### THE PROBLEM
For the records that follow, please set down exactly the lines between the one holding "[497, 200, 534, 278]" and the one holding "[308, 194, 342, 247]", inclusive, and only those.

----- INPUT RECORDS

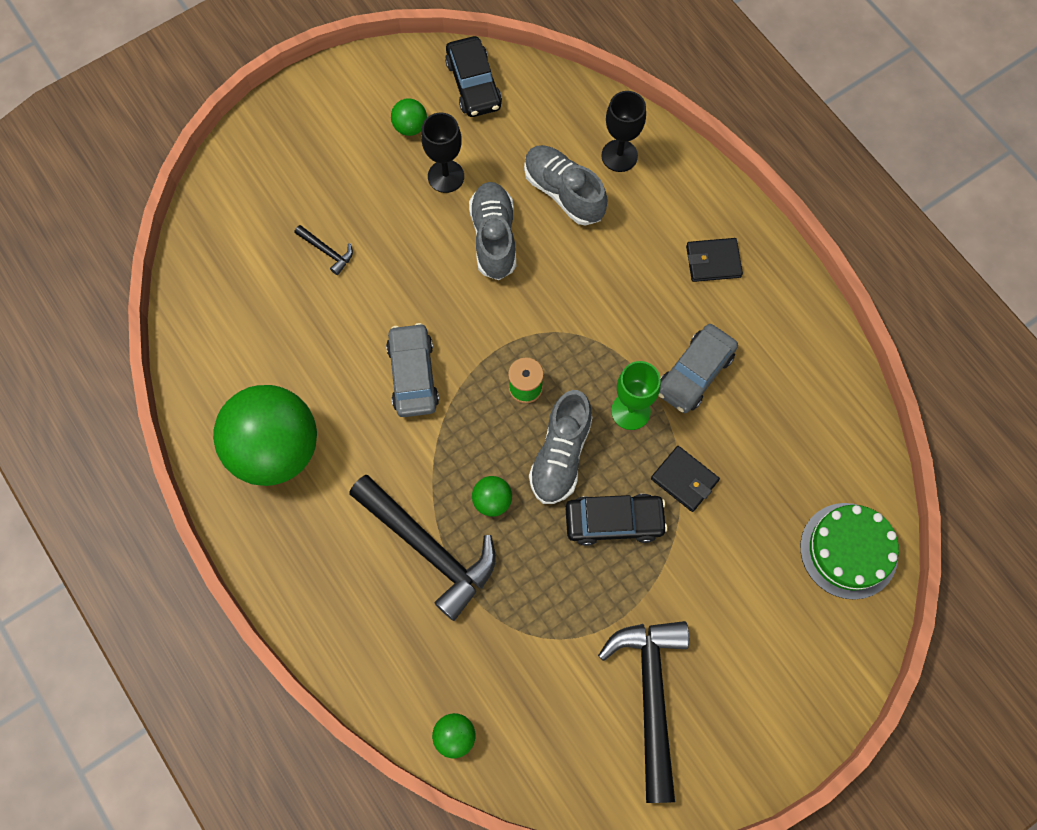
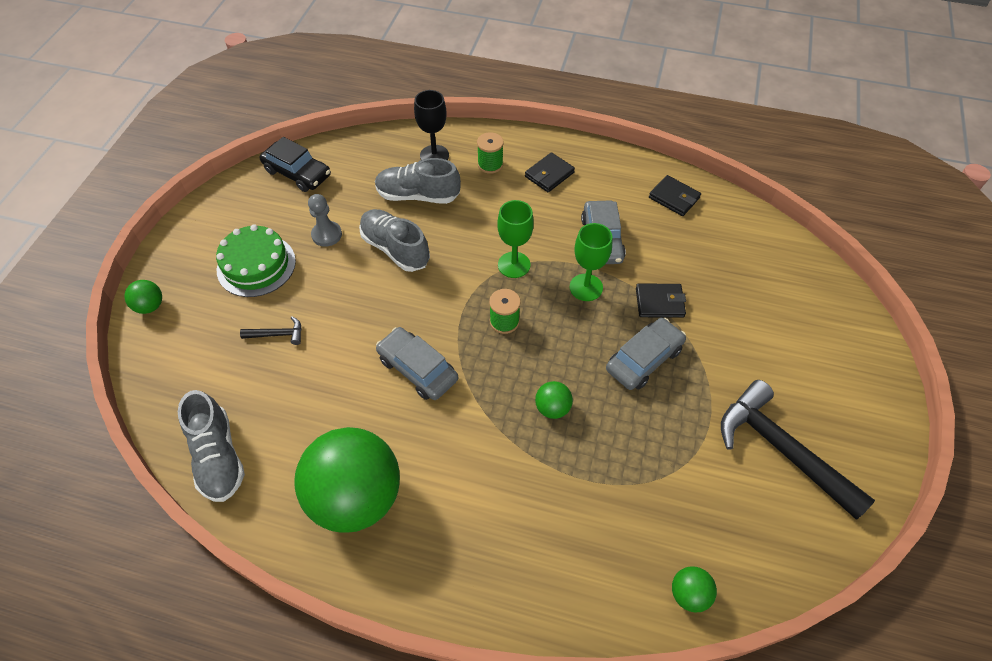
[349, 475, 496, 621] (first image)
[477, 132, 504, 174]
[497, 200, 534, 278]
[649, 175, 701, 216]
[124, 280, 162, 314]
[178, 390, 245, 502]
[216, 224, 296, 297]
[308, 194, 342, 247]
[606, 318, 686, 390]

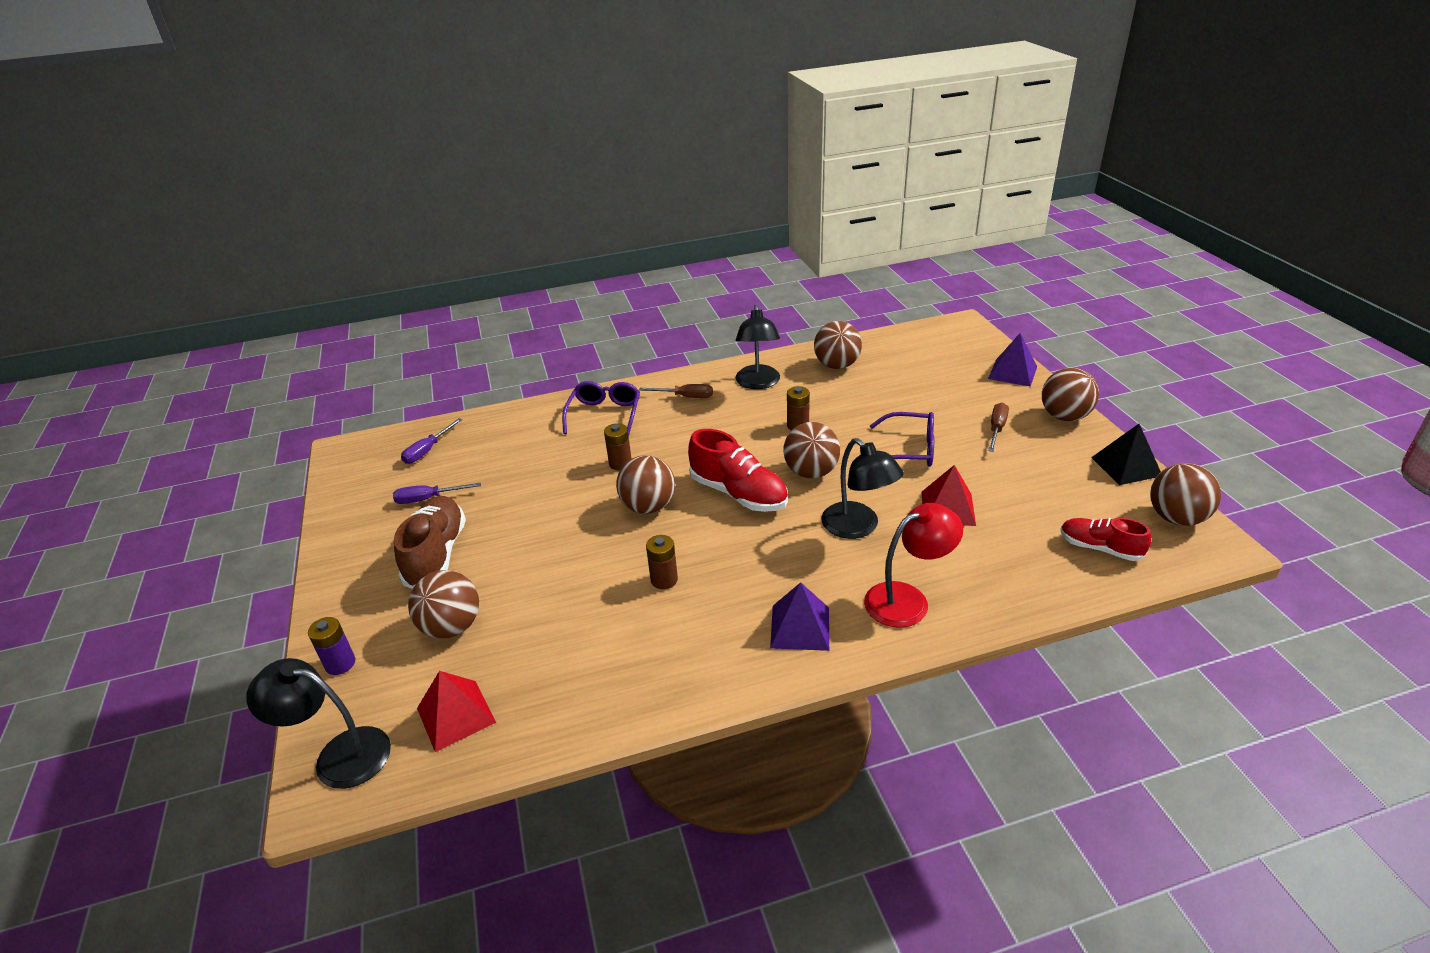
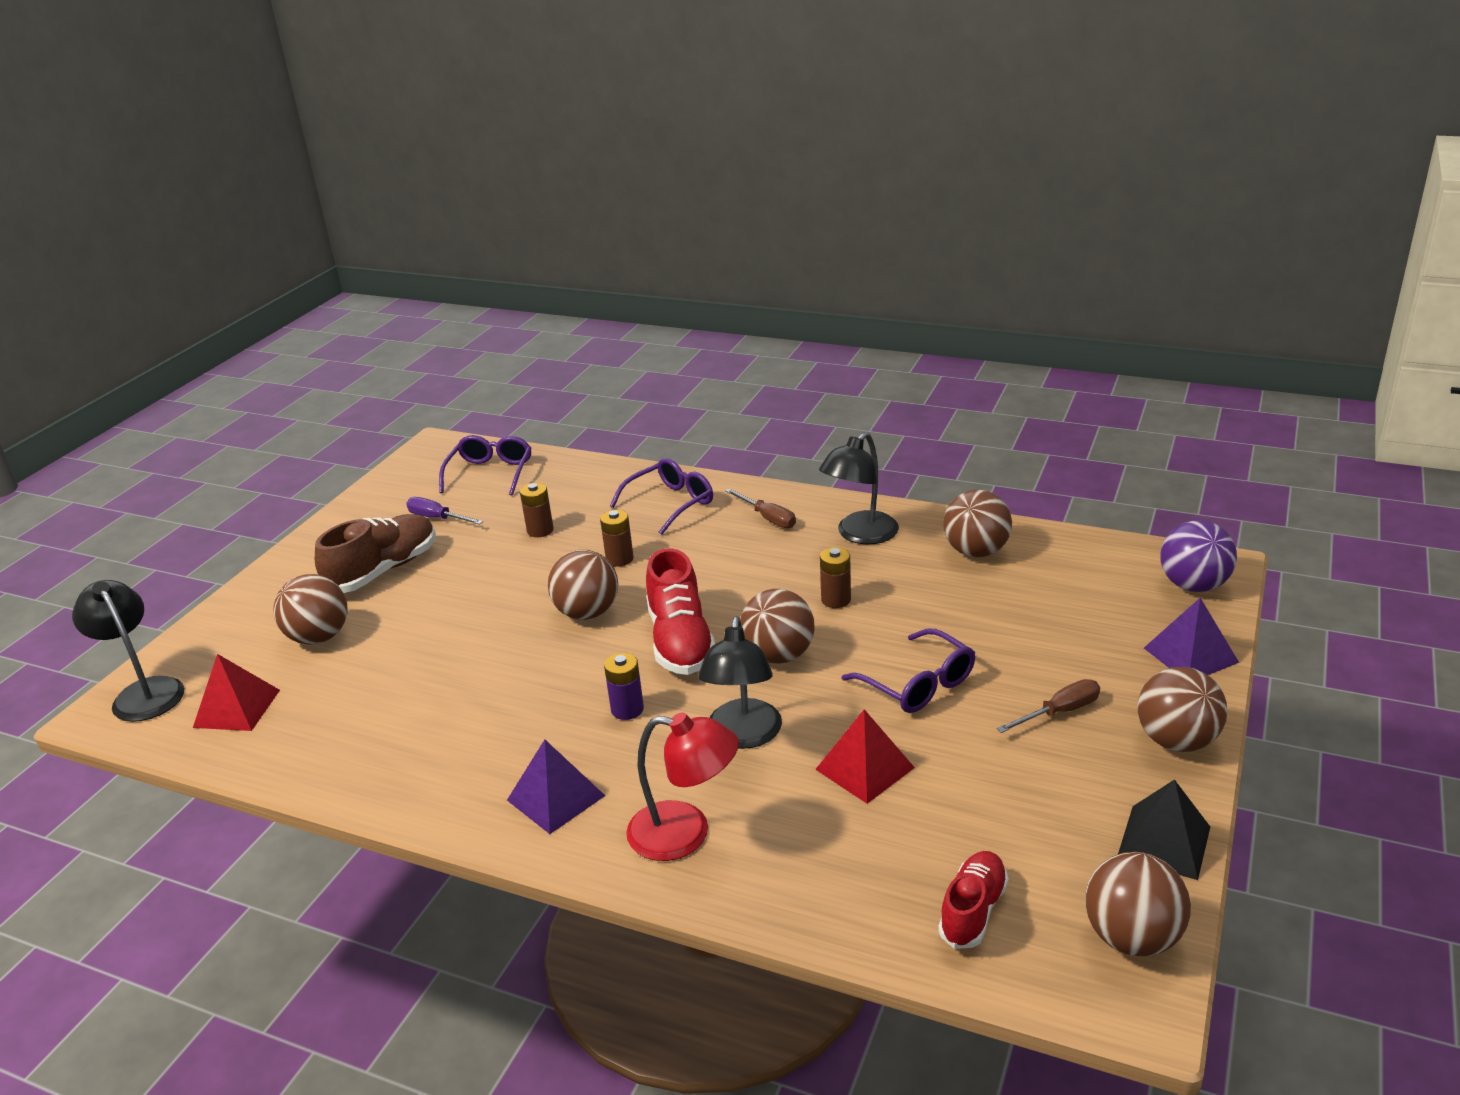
[1160, 520, 1237, 592]
[604, 653, 644, 720]
[520, 483, 554, 537]
[439, 435, 531, 496]
[938, 851, 1009, 949]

----------

### OUTPUT
[497, 200, 534, 278]
[649, 175, 701, 216]
[124, 280, 162, 314]
[178, 390, 245, 502]
[216, 224, 296, 297]
[308, 194, 342, 247]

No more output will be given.